## [SOURCE DATA]
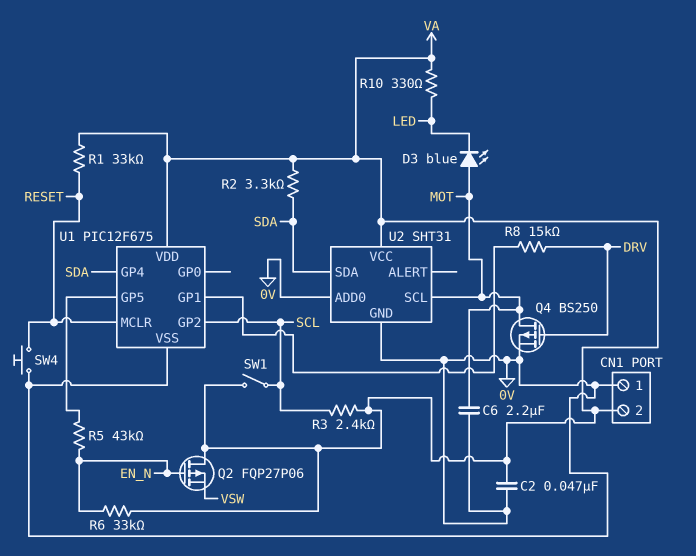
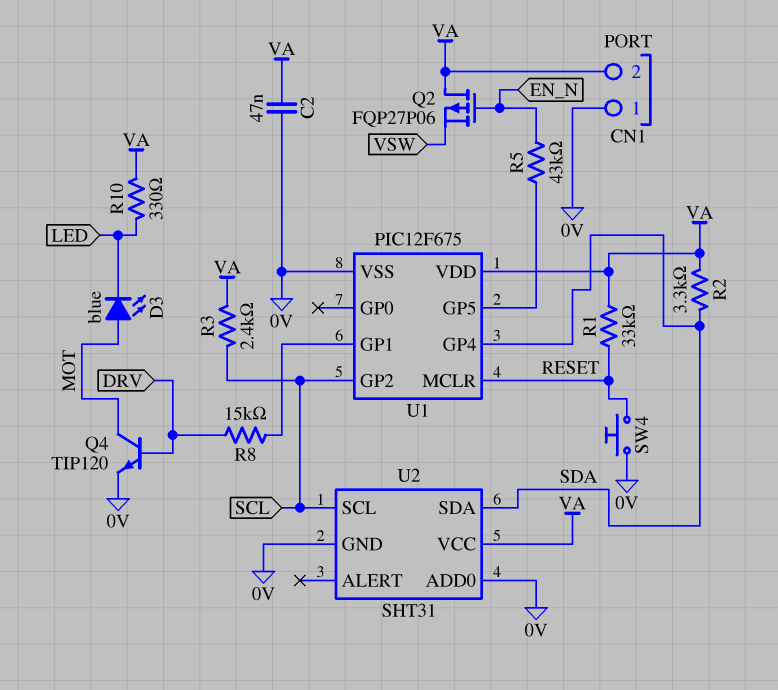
C6: 2.2uF (0V, MOT) -> none
Q4: PMOS BS250 (G DRV, D MOT, S 0V) -> NPN TIP120 (B DRV, C MOT, E 0V)
R6: 33k (EN_N, VA) -> none
SW1: switch (SCL, VA) -> none
U2 pin SCL: MOT -> SCL

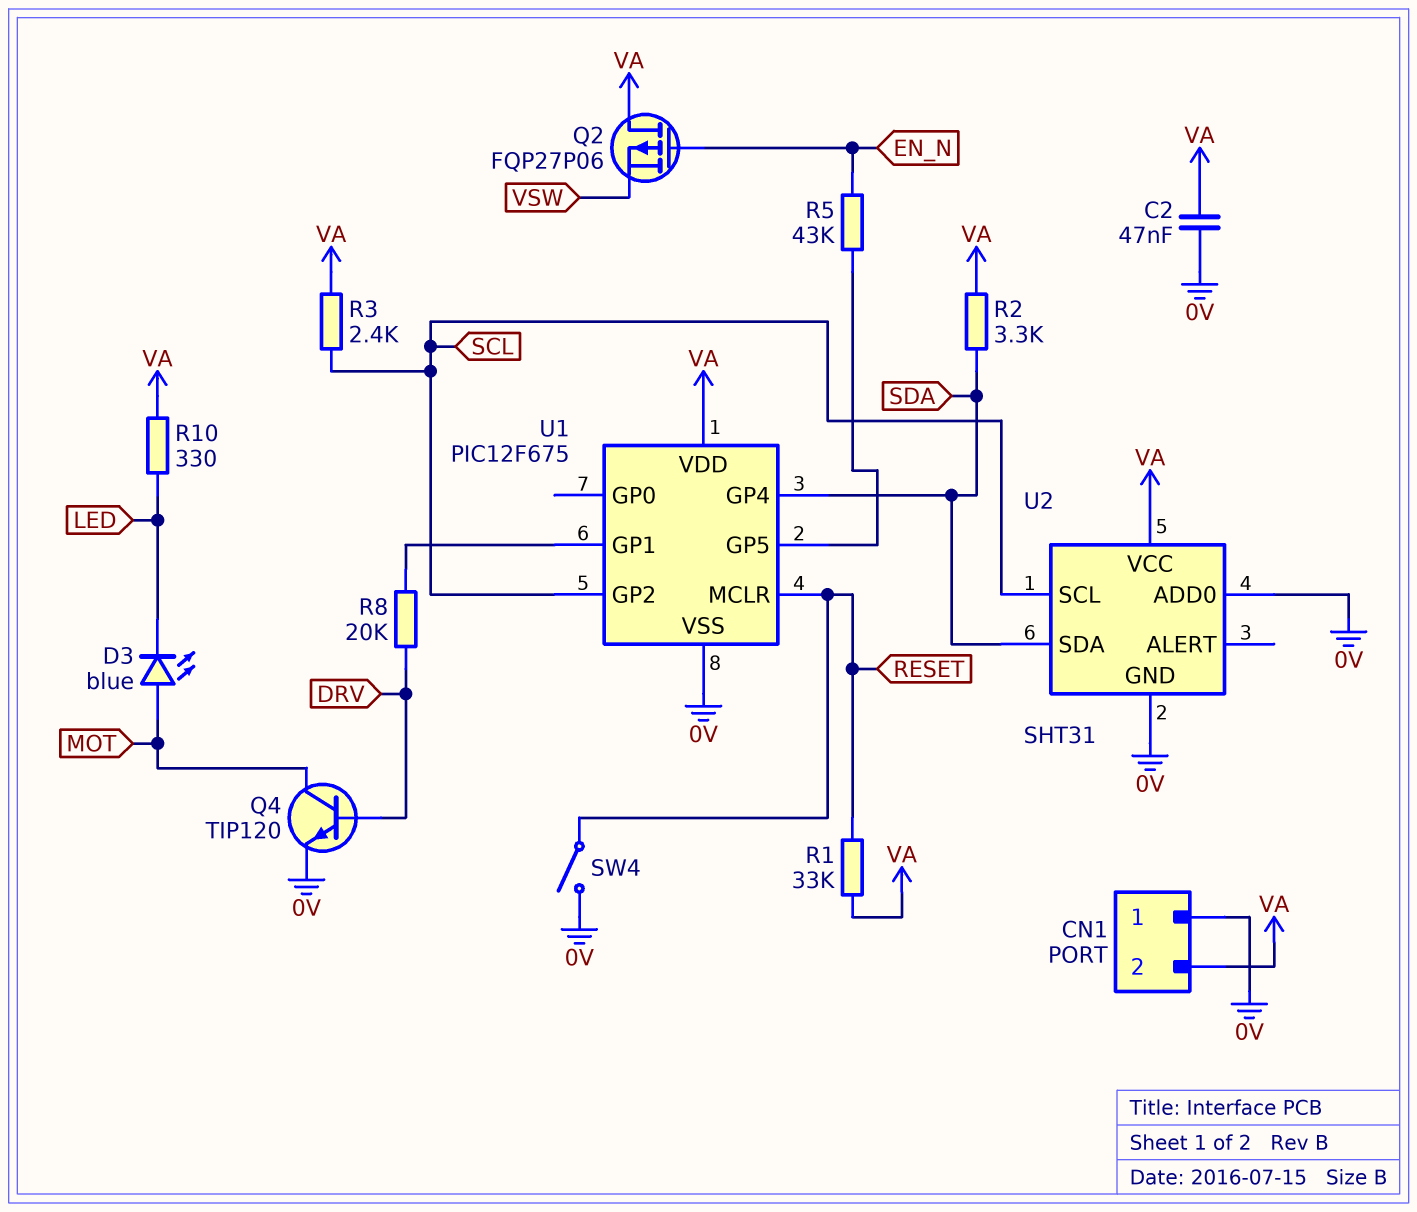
R8: 15k (DRV, U1/GP1) -> 20k (DRV, U1/GP1)
SW4: button (0V, RESET) -> switch (0V, RESET)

## [ACTION ITEM]
Restate verbatim the lines that begin at the one holding "Q4: PMOS BS250" and end at the last line of the material. Exclude pictures.

## [RESPONSE AREA]
Q4: PMOS BS250 (G DRV, D MOT, S 0V) -> NPN TIP120 (B DRV, C MOT, E 0V)
R6: 33k (EN_N, VA) -> none
SW1: switch (SCL, VA) -> none
U2 pin SCL: MOT -> SCL

R8: 15k (DRV, U1/GP1) -> 20k (DRV, U1/GP1)
SW4: button (0V, RESET) -> switch (0V, RESET)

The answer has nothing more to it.